[Opening Dataset records section]

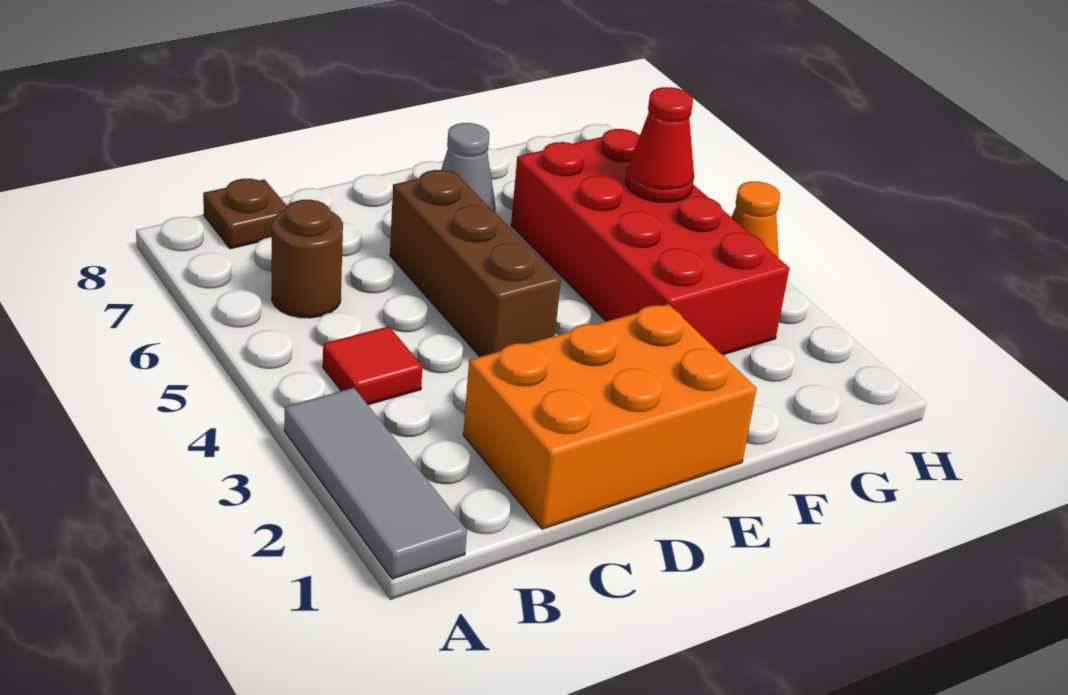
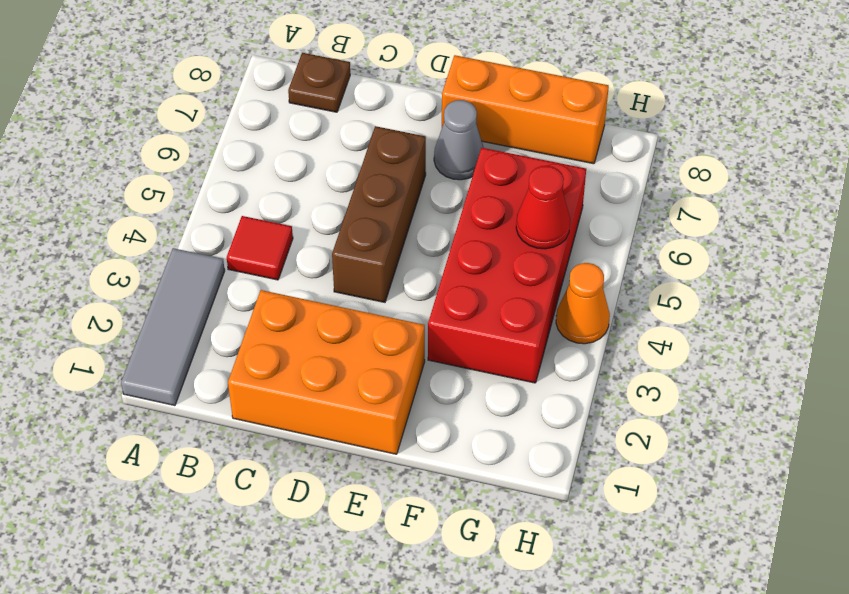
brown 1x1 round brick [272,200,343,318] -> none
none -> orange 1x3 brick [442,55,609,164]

[Closing Dataset records section]
[Opening Dataset records section]

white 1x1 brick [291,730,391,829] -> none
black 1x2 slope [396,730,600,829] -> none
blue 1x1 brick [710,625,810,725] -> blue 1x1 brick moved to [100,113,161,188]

[Closing Dataset records section]

What to work on — What lines above hold the word "brick"? Pull each one out.

Exercise result —
brown 1x1 round brick [272,200,343,318] -> none
none -> orange 1x3 brick [442,55,609,164]
white 1x1 brick [291,730,391,829] -> none
blue 1x1 brick [710,625,810,725] -> blue 1x1 brick moved to [100,113,161,188]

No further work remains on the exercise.